• [Request]:
Give only the lines from the one containing "red capsule: [177,58,241,100]" through the end of the material below, exactly as written.
[Opening Records for the task section]
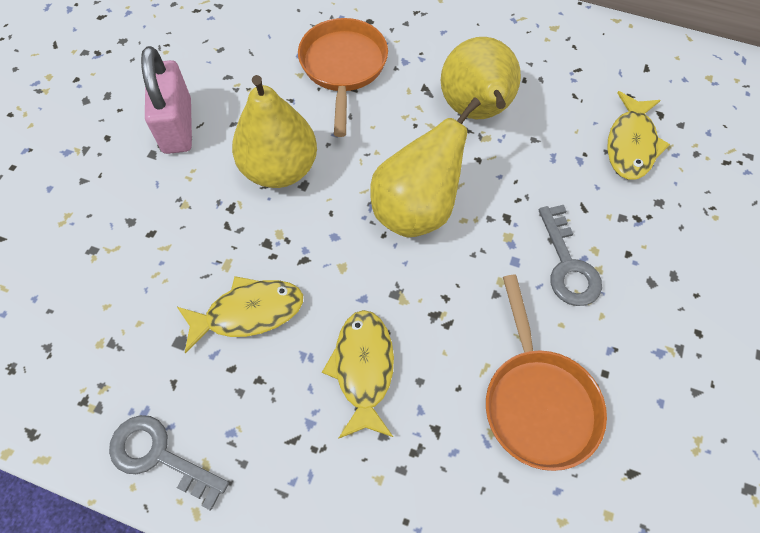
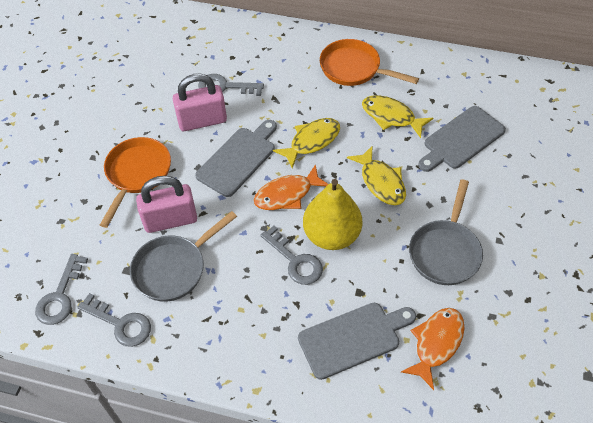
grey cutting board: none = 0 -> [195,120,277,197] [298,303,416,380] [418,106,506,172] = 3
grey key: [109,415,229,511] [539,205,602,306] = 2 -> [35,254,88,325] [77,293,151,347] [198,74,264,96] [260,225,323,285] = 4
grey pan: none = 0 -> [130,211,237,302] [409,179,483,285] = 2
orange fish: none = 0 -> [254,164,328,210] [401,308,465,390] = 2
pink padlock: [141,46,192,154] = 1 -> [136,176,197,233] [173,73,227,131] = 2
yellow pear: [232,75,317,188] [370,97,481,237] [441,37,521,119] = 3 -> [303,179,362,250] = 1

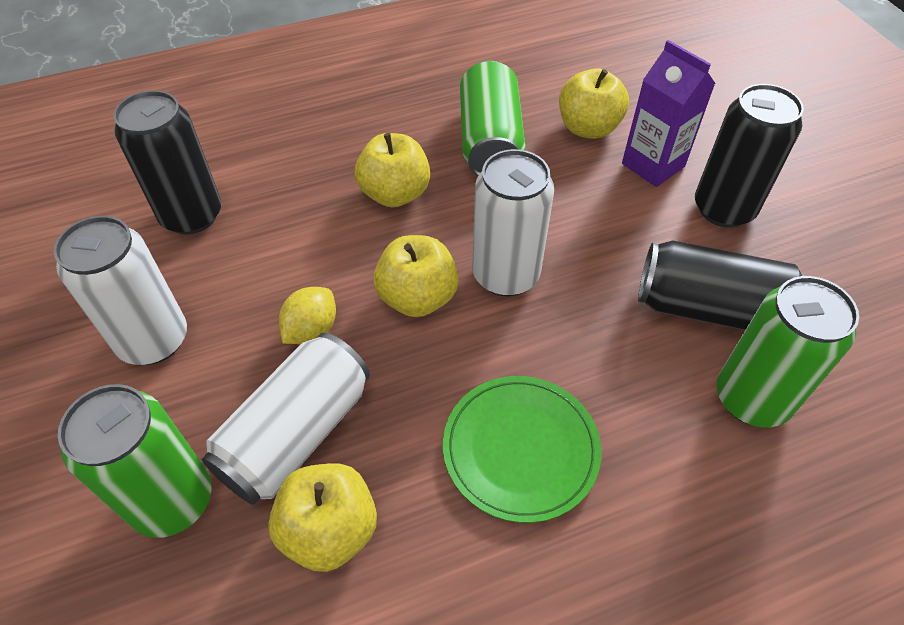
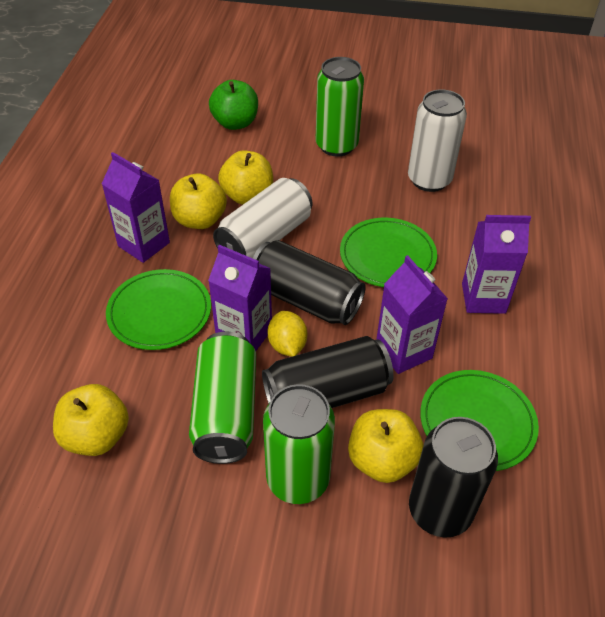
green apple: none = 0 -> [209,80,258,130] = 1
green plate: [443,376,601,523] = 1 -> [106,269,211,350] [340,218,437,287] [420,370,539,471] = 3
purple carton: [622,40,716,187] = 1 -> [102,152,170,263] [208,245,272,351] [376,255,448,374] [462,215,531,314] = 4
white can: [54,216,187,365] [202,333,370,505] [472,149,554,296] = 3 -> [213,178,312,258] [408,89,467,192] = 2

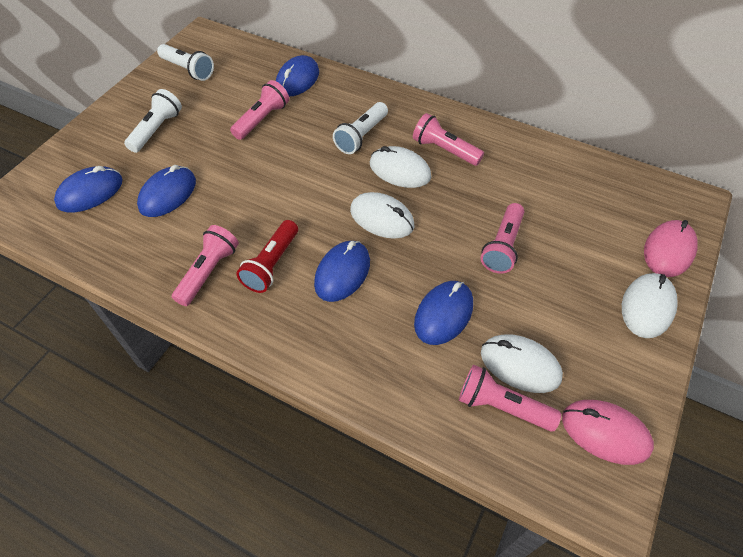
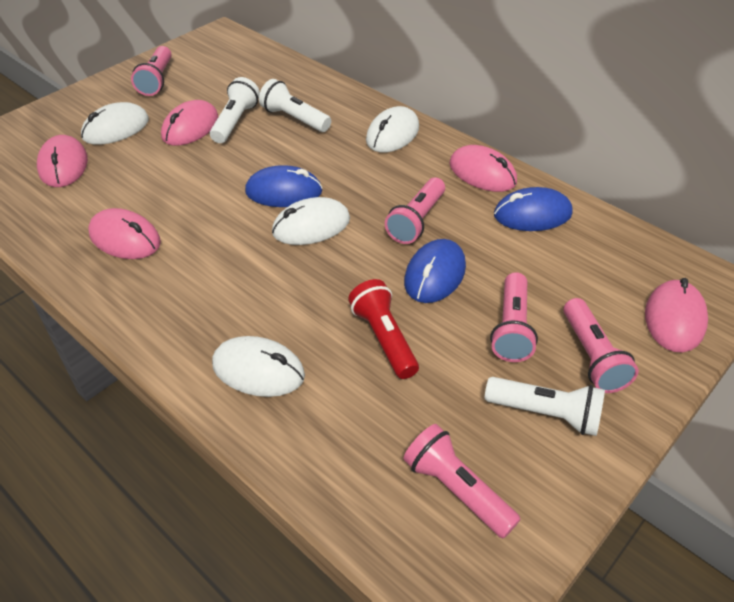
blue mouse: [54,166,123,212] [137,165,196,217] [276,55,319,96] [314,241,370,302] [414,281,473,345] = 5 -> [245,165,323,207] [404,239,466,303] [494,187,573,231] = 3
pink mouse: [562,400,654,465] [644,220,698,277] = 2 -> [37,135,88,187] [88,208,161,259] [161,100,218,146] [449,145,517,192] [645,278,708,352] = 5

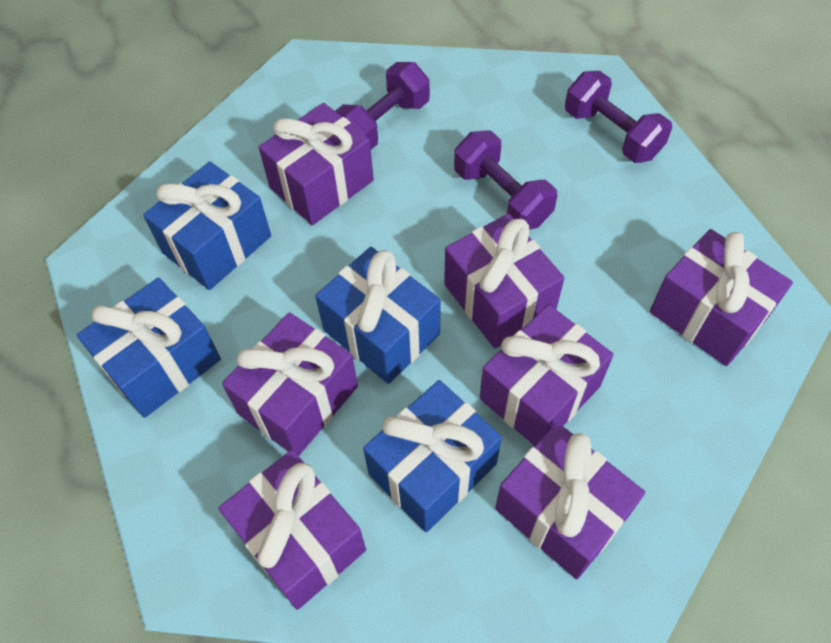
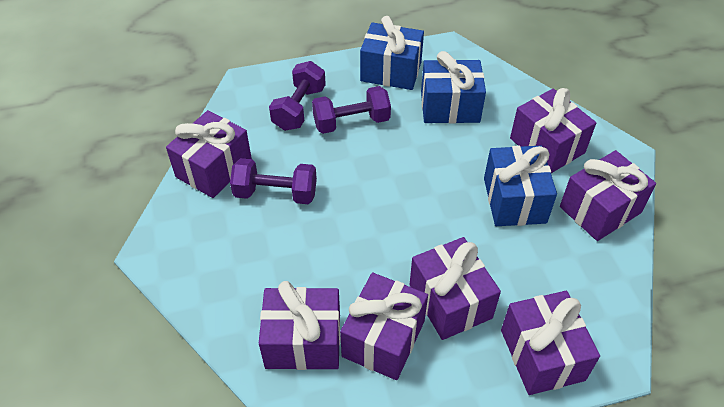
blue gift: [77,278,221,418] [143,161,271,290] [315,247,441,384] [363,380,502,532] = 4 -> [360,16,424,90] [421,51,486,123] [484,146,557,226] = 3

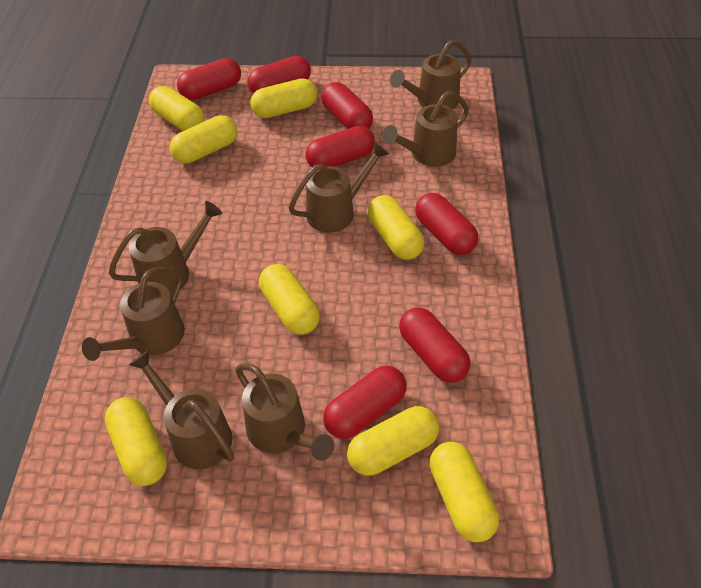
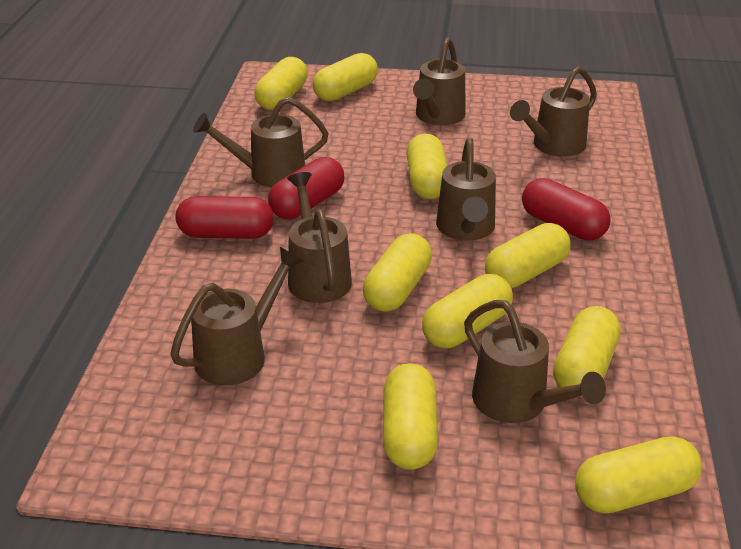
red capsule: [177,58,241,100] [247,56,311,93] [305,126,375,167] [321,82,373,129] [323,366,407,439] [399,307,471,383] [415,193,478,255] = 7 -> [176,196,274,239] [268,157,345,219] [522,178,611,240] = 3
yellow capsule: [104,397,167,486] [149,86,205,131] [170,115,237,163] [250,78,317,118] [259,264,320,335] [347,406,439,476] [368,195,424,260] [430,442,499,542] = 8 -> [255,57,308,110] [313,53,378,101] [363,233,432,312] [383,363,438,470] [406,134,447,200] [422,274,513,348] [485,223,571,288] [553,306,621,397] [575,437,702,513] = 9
[Closing Records for the task section]
• [Output of the exercise]:
red capsule: [177,58,241,100] [247,56,311,93] [305,126,375,167] [321,82,373,129] [323,366,407,439] [399,307,471,383] [415,193,478,255] = 7 -> [176,196,274,239] [268,157,345,219] [522,178,611,240] = 3
yellow capsule: [104,397,167,486] [149,86,205,131] [170,115,237,163] [250,78,317,118] [259,264,320,335] [347,406,439,476] [368,195,424,260] [430,442,499,542] = 8 -> [255,57,308,110] [313,53,378,101] [363,233,432,312] [383,363,438,470] [406,134,447,200] [422,274,513,348] [485,223,571,288] [553,306,621,397] [575,437,702,513] = 9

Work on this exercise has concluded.